___ Provided material ___
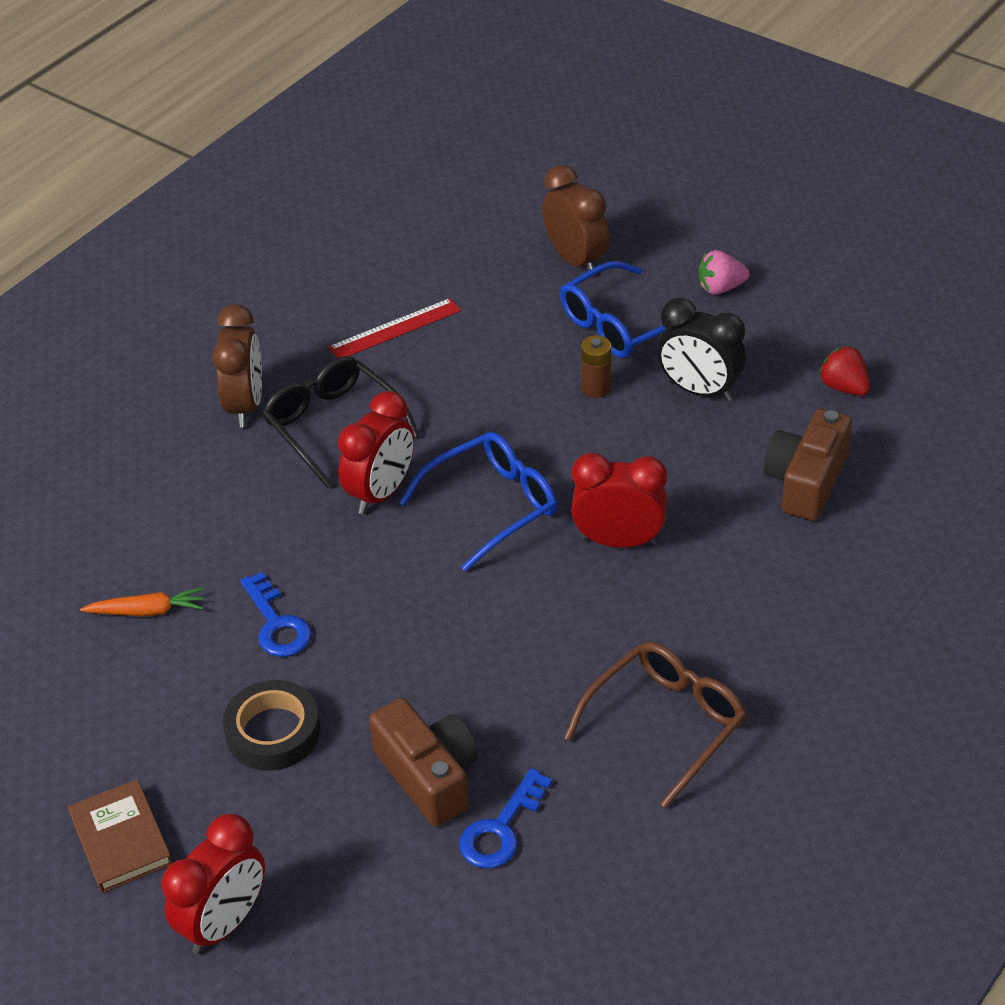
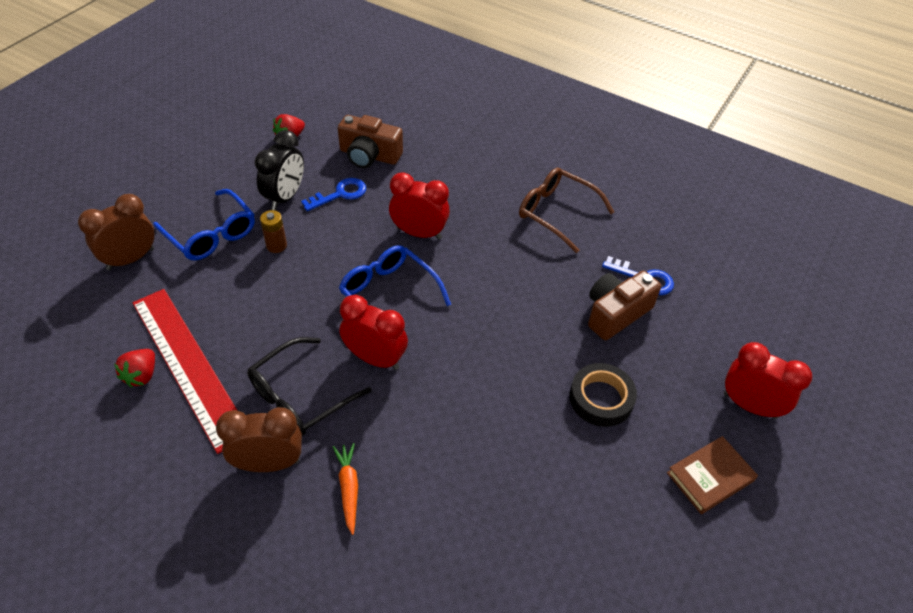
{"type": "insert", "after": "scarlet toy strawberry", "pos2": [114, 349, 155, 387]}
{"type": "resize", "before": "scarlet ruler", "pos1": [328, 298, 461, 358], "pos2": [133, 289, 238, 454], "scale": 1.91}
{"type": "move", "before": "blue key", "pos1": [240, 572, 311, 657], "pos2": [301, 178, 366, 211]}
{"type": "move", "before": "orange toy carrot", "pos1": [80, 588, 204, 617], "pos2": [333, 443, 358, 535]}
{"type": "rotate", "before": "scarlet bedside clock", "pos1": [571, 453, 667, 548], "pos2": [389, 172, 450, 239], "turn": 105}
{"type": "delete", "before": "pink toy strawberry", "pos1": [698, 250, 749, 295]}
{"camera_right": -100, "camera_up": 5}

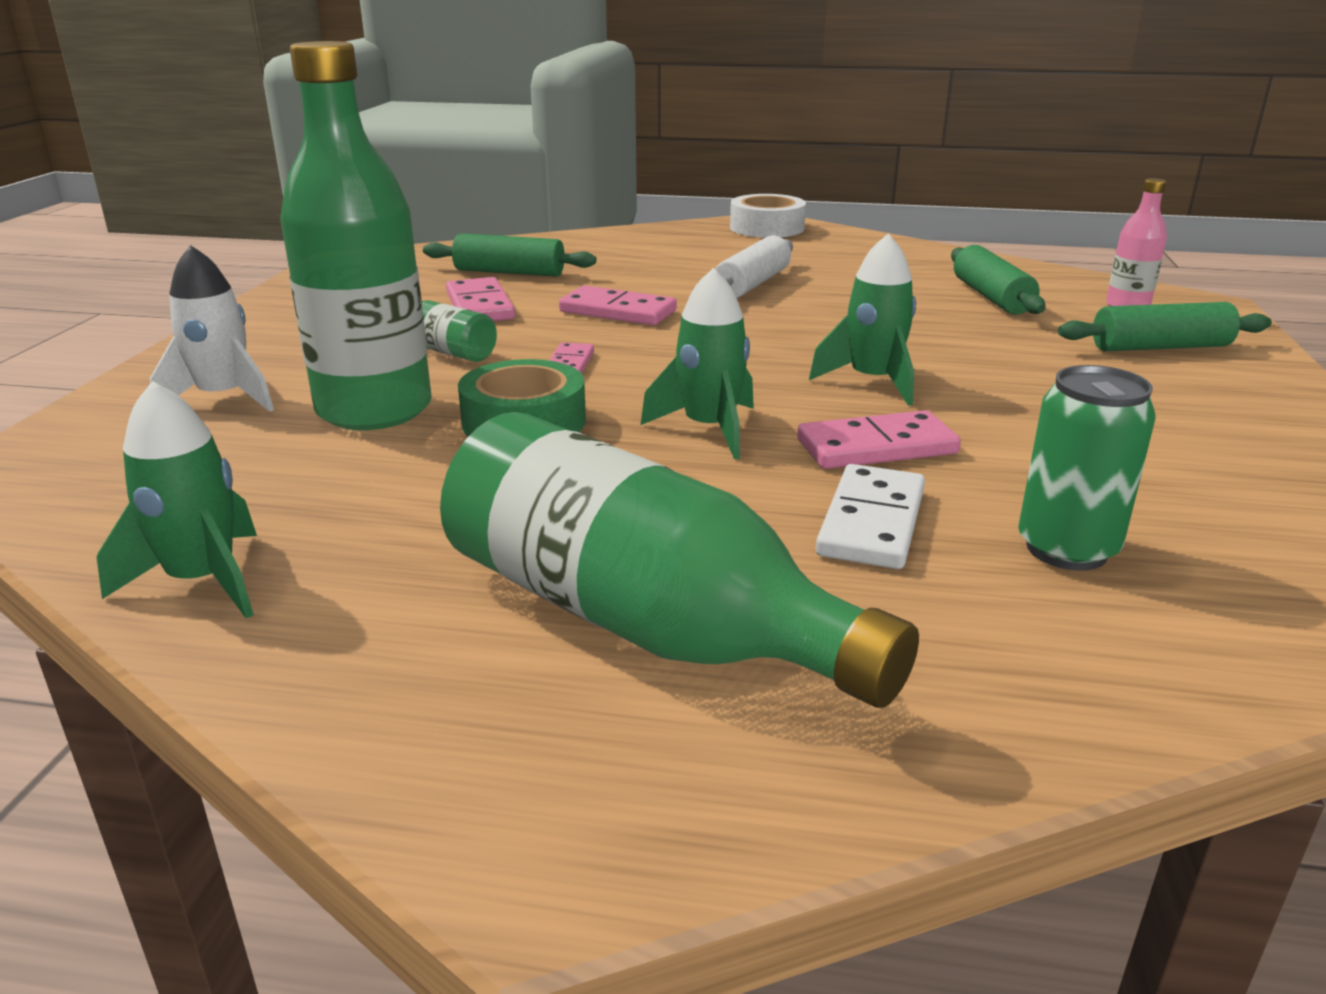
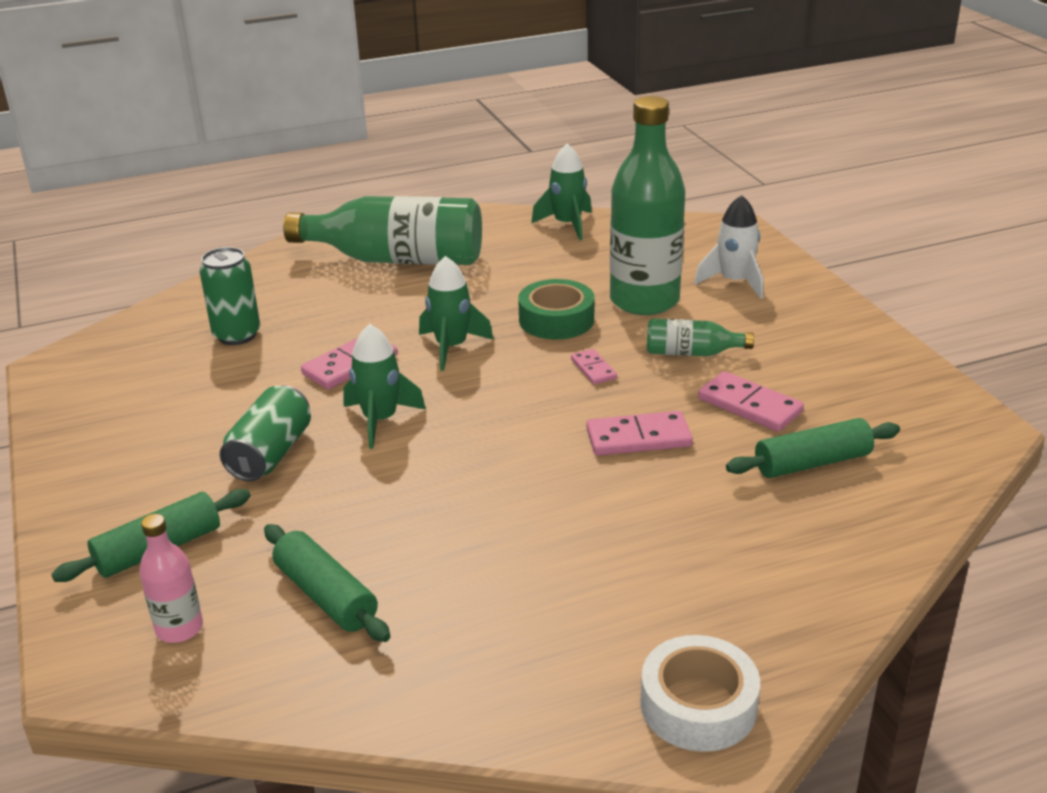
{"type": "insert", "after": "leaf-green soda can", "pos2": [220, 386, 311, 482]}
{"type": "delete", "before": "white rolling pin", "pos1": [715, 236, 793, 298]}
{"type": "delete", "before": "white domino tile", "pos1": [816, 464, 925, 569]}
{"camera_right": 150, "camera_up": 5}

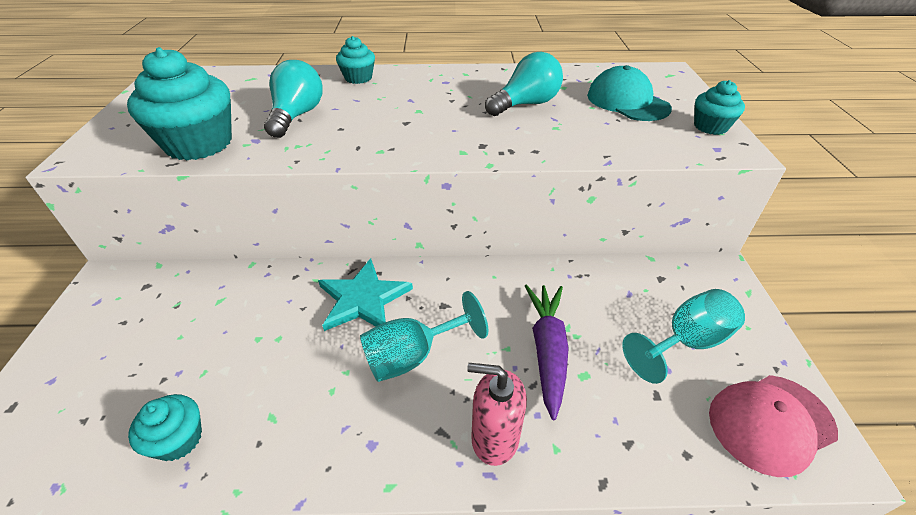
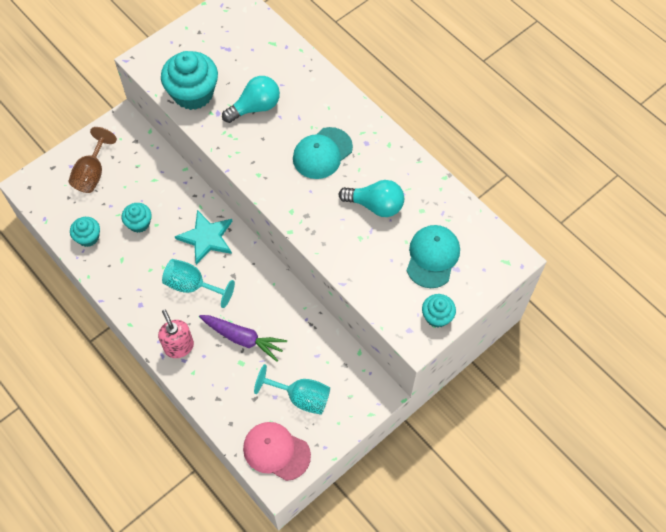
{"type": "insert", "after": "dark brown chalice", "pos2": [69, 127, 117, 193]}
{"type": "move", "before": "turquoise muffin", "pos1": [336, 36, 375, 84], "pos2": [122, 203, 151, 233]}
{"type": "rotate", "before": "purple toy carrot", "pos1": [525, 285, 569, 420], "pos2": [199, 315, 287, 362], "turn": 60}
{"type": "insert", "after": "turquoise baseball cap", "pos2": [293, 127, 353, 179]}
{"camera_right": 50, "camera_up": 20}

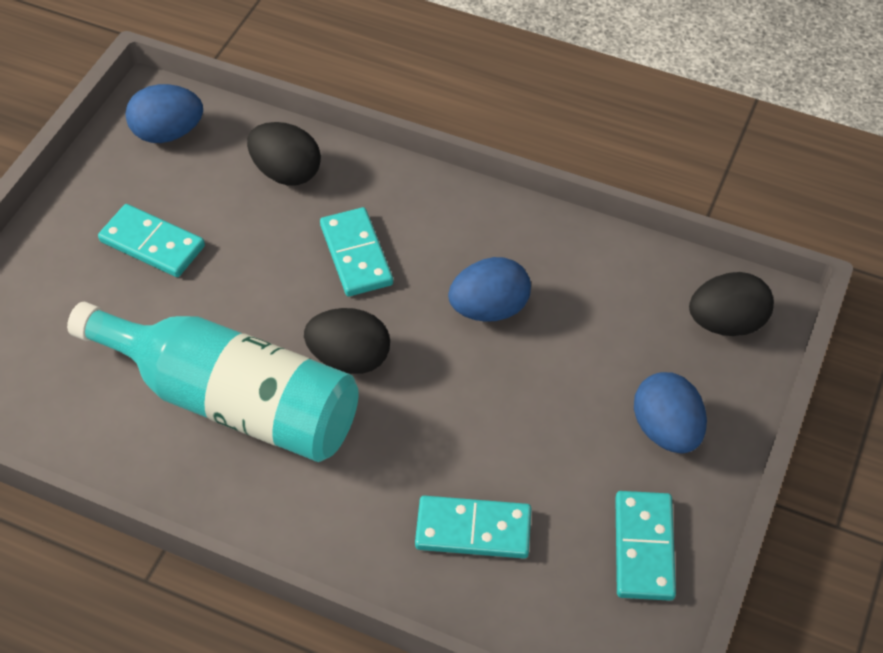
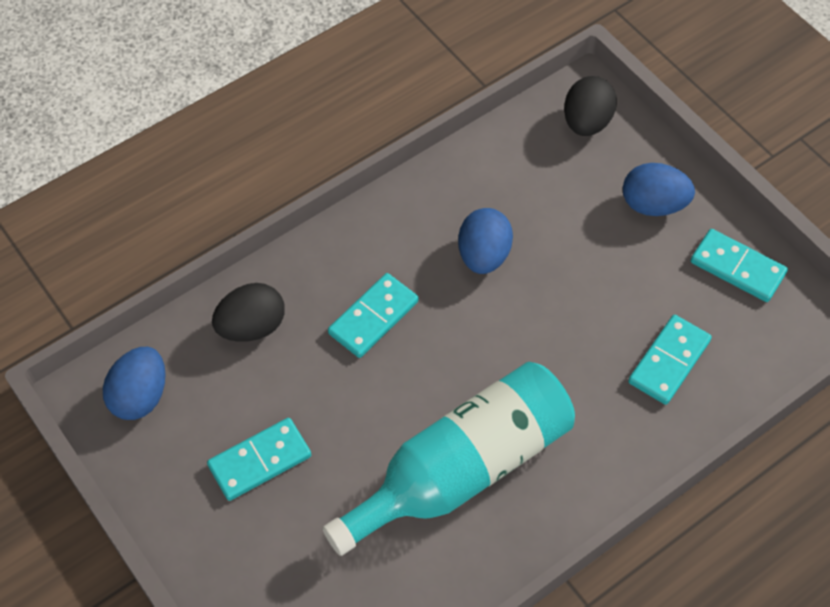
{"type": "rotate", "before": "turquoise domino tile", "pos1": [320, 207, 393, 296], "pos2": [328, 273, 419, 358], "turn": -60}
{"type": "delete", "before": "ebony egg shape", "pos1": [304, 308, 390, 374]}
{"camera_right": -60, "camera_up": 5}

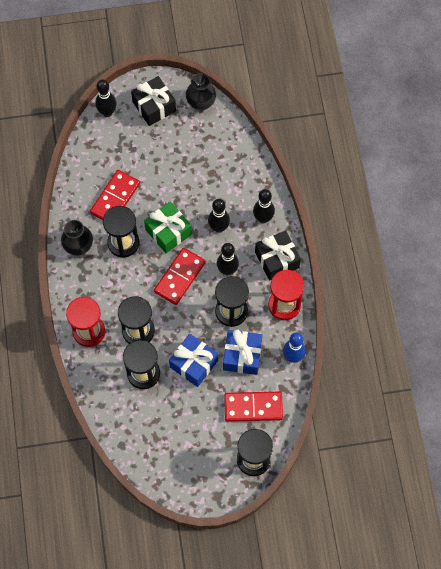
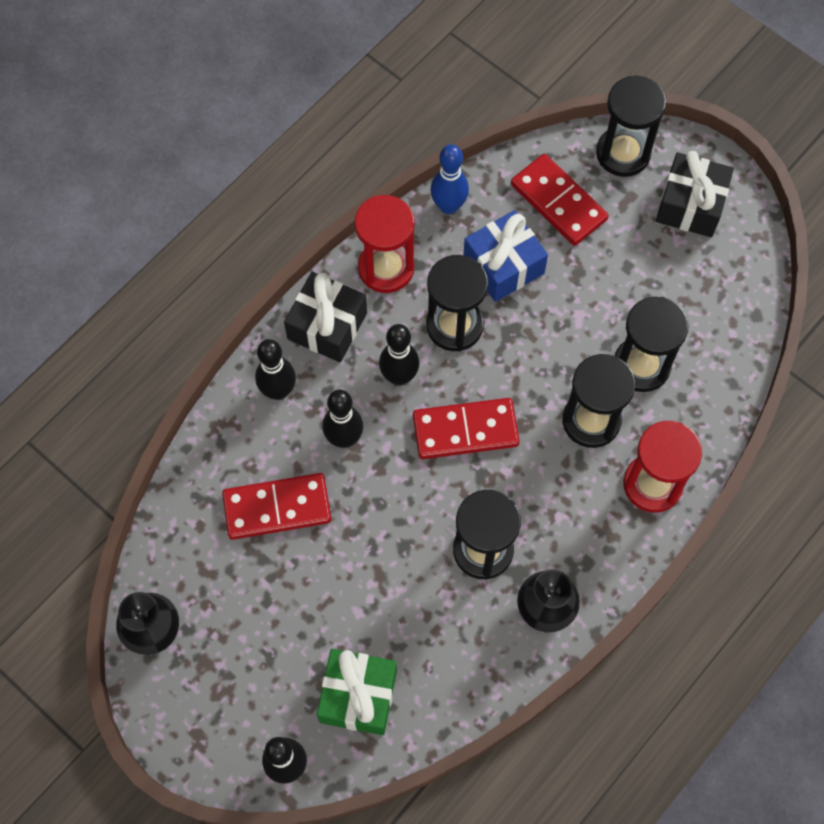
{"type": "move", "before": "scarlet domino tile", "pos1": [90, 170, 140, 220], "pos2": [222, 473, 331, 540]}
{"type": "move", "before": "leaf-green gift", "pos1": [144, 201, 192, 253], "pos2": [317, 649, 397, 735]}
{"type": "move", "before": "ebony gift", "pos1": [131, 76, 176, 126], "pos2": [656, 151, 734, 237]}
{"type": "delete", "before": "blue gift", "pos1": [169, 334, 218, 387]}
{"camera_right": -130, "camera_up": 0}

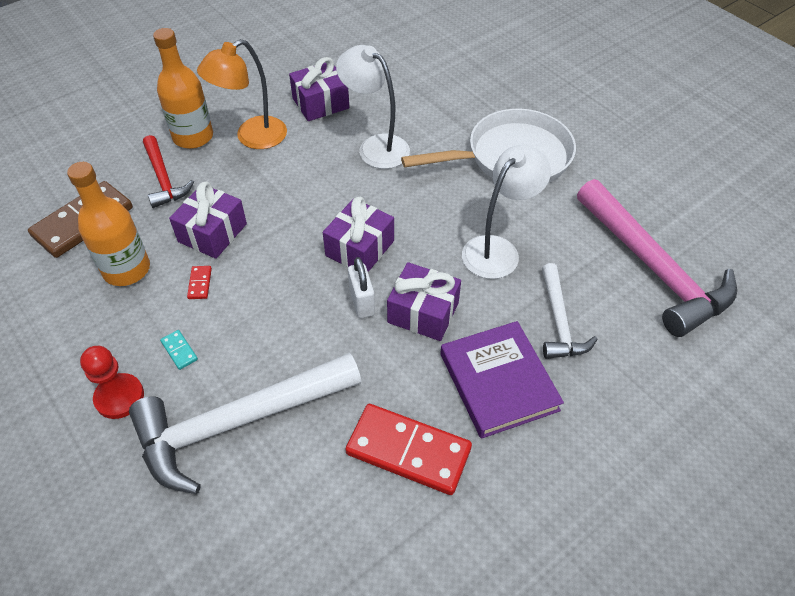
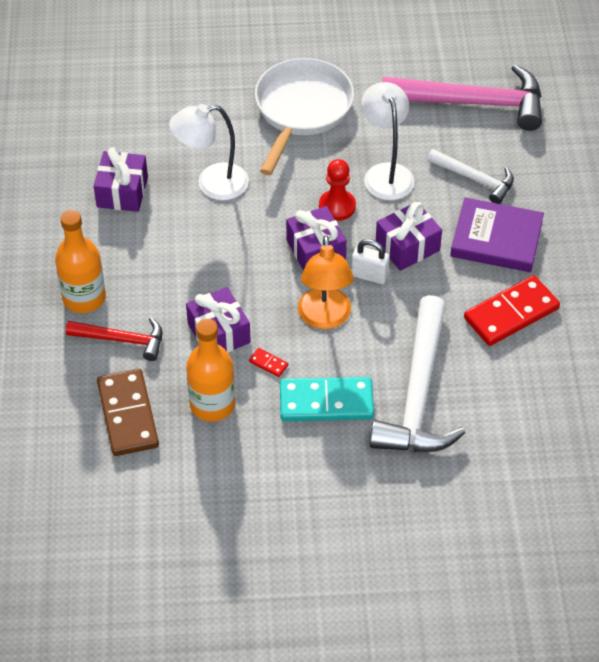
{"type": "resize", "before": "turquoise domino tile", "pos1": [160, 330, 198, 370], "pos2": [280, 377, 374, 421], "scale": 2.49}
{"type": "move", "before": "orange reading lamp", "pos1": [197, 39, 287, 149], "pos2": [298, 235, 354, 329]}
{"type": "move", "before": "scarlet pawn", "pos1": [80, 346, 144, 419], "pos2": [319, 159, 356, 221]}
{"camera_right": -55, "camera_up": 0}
___
# [Task objective]
Leave the pictures out and return each entry exactly.

# [Task result]
{"type": "insert", "after": "scarlet toy strawberry", "pos2": [114, 349, 155, 387]}
{"type": "resize", "before": "scarlet ruler", "pos1": [328, 298, 461, 358], "pos2": [133, 289, 238, 454], "scale": 1.91}
{"type": "move", "before": "blue key", "pos1": [240, 572, 311, 657], "pos2": [301, 178, 366, 211]}
{"type": "move", "before": "orange toy carrot", "pos1": [80, 588, 204, 617], "pos2": [333, 443, 358, 535]}
{"type": "rotate", "before": "scarlet bedside clock", "pos1": [571, 453, 667, 548], "pos2": [389, 172, 450, 239], "turn": 105}
{"type": "delete", "before": "pink toy strawberry", "pos1": [698, 250, 749, 295]}
{"camera_right": -100, "camera_up": 5}

{"type": "insert", "after": "leaf-green soda can", "pos2": [220, 386, 311, 482]}
{"type": "delete", "before": "white rolling pin", "pos1": [715, 236, 793, 298]}
{"type": "delete", "before": "white domino tile", "pos1": [816, 464, 925, 569]}
{"camera_right": 150, "camera_up": 5}

{"type": "insert", "after": "dark brown chalice", "pos2": [69, 127, 117, 193]}
{"type": "move", "before": "turquoise muffin", "pos1": [336, 36, 375, 84], "pos2": [122, 203, 151, 233]}
{"type": "rotate", "before": "purple toy carrot", "pos1": [525, 285, 569, 420], "pos2": [199, 315, 287, 362], "turn": 60}
{"type": "insert", "after": "turquoise baseball cap", "pos2": [293, 127, 353, 179]}
{"camera_right": 50, "camera_up": 20}

{"type": "rotate", "before": "turquoise domino tile", "pos1": [320, 207, 393, 296], "pos2": [328, 273, 419, 358], "turn": -60}
{"type": "delete", "before": "ebony egg shape", "pos1": [304, 308, 390, 374]}
{"camera_right": -60, "camera_up": 5}

{"type": "move", "before": "scarlet domino tile", "pos1": [90, 170, 140, 220], "pos2": [222, 473, 331, 540]}
{"type": "move", "before": "leaf-green gift", "pos1": [144, 201, 192, 253], "pos2": [317, 649, 397, 735]}
{"type": "move", "before": "ebony gift", "pos1": [131, 76, 176, 126], "pos2": [656, 151, 734, 237]}
{"type": "delete", "before": "blue gift", "pos1": [169, 334, 218, 387]}
{"camera_right": -130, "camera_up": 0}

{"type": "resize", "before": "turquoise domino tile", "pos1": [160, 330, 198, 370], "pos2": [280, 377, 374, 421], "scale": 2.49}
{"type": "move", "before": "orange reading lamp", "pos1": [197, 39, 287, 149], "pos2": [298, 235, 354, 329]}
{"type": "move", "before": "scarlet pawn", "pos1": [80, 346, 144, 419], "pos2": [319, 159, 356, 221]}
{"camera_right": -55, "camera_up": 0}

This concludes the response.